**Exercise requirements**:
Output all of the lines below exactly, and leave out each image.

====

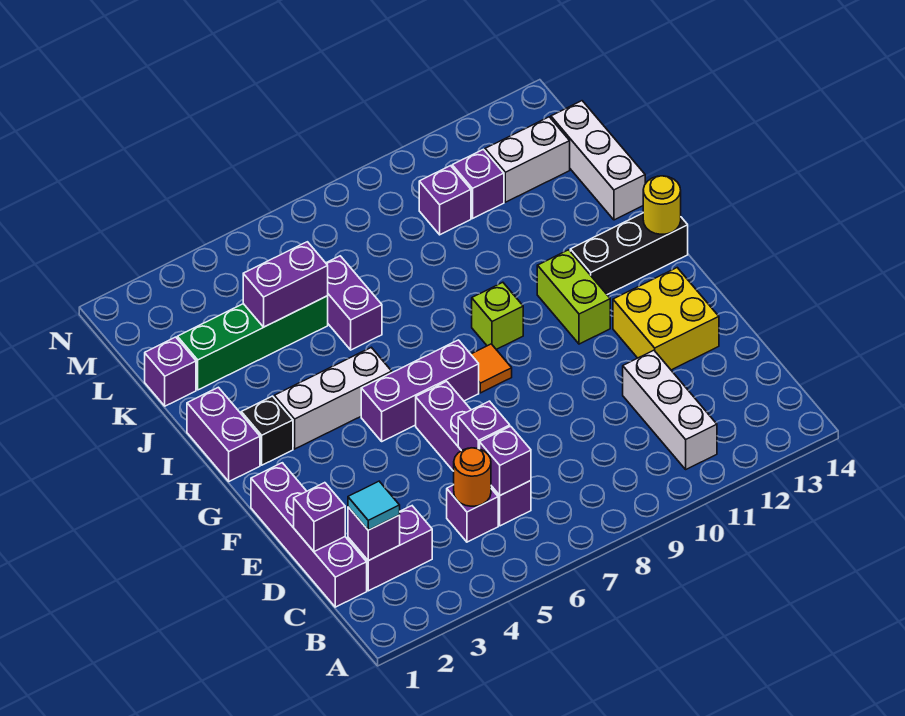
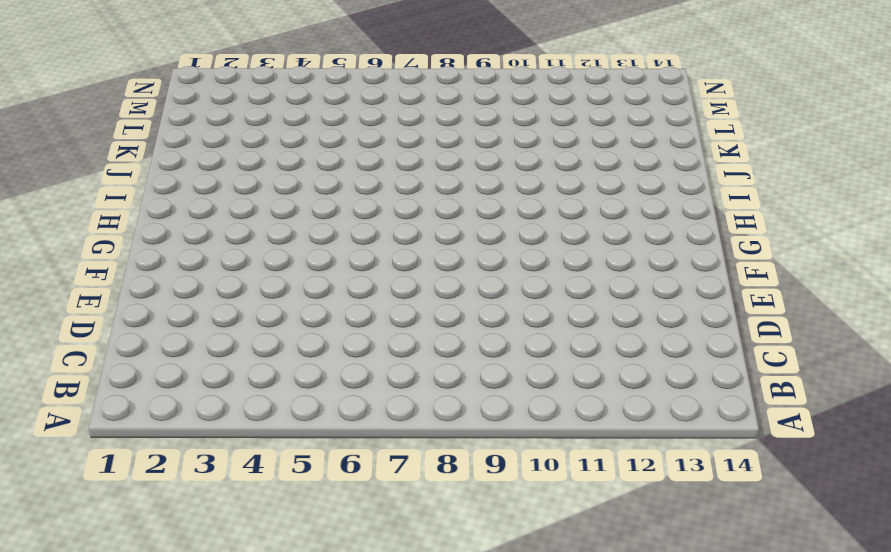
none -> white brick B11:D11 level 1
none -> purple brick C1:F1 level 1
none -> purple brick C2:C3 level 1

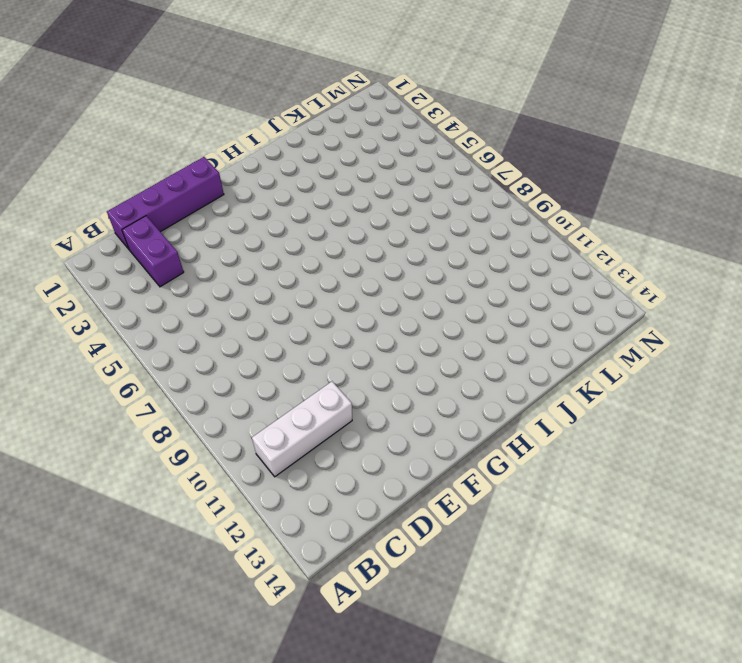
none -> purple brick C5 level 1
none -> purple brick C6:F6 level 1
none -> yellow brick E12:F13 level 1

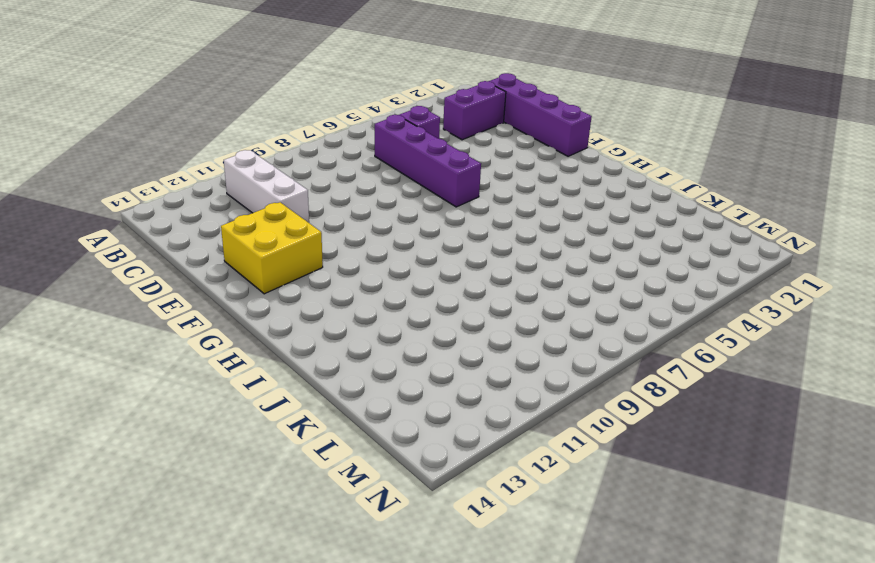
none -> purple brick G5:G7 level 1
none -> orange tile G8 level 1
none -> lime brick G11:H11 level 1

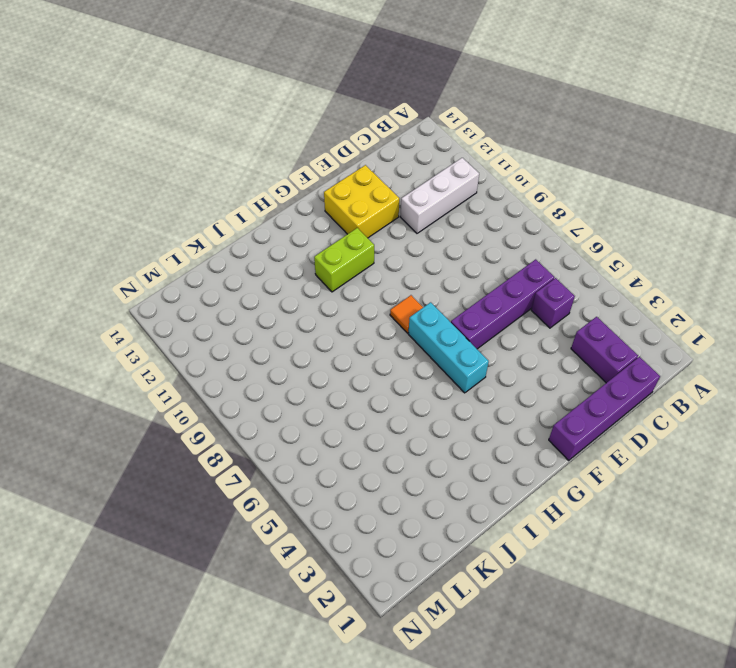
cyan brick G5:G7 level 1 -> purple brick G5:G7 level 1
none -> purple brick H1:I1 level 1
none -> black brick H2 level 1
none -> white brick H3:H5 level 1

====

**Solution to this problem**:
none -> white brick B11:D11 level 1
none -> purple brick C1:F1 level 1
none -> purple brick C2:C3 level 1

none -> purple brick C5 level 1
none -> purple brick C6:F6 level 1
none -> yellow brick E12:F13 level 1

none -> purple brick G5:G7 level 1
none -> orange tile G8 level 1
none -> lime brick G11:H11 level 1

cyan brick G5:G7 level 1 -> purple brick G5:G7 level 1
none -> purple brick H1:I1 level 1
none -> black brick H2 level 1
none -> white brick H3:H5 level 1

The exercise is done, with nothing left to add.